# MATERIAL FOR THIS EXERCISE:
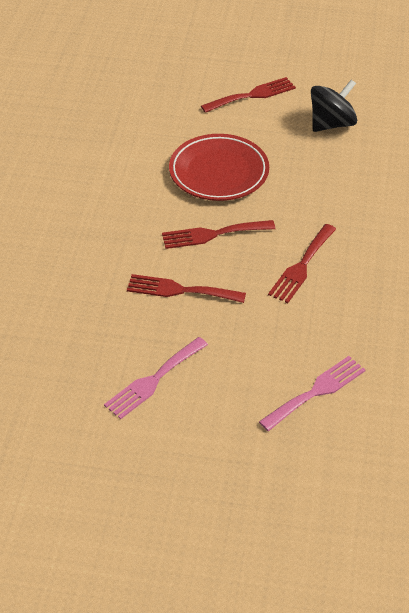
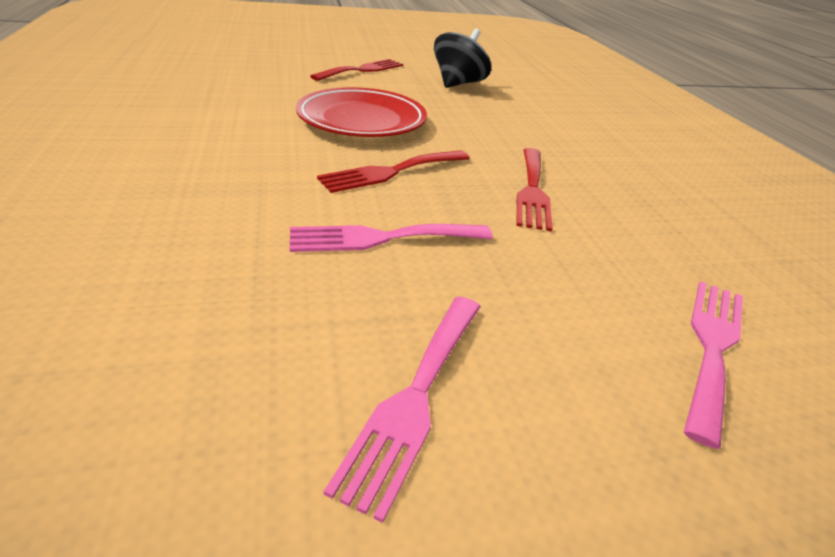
camera: 25 degrees left, 10 degrees down
(180, 290) = (382, 238): red fork -> pink fork

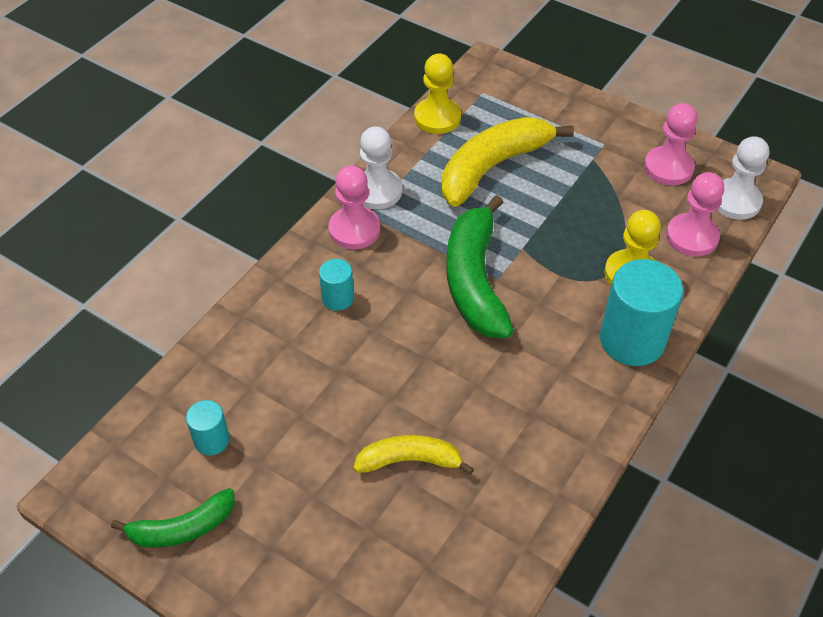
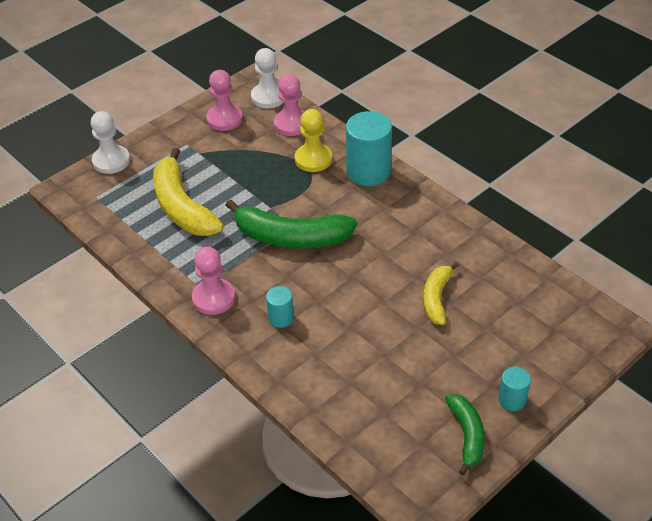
camera: 75 degrees left, 5 degrees down
(211, 440) = (394, 411): turquoise cylinder -> turquoise cylinder (512, 399)
(377, 191) = (177, 278): white pawn -> white pawn (111, 161)
(437, 118) = (111, 228): yellow pawn -> none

# WHAT YOU WILL DO:
Write out every entry again word for word, without any of the pictures.

# ANSWER AREA:
camera: 25 degrees left, 10 degrees down
(180, 290) = (382, 238): red fork -> pink fork

camera: 75 degrees left, 5 degrees down
(211, 440) = (394, 411): turquoise cylinder -> turquoise cylinder (512, 399)
(377, 191) = (177, 278): white pawn -> white pawn (111, 161)
(437, 118) = (111, 228): yellow pawn -> none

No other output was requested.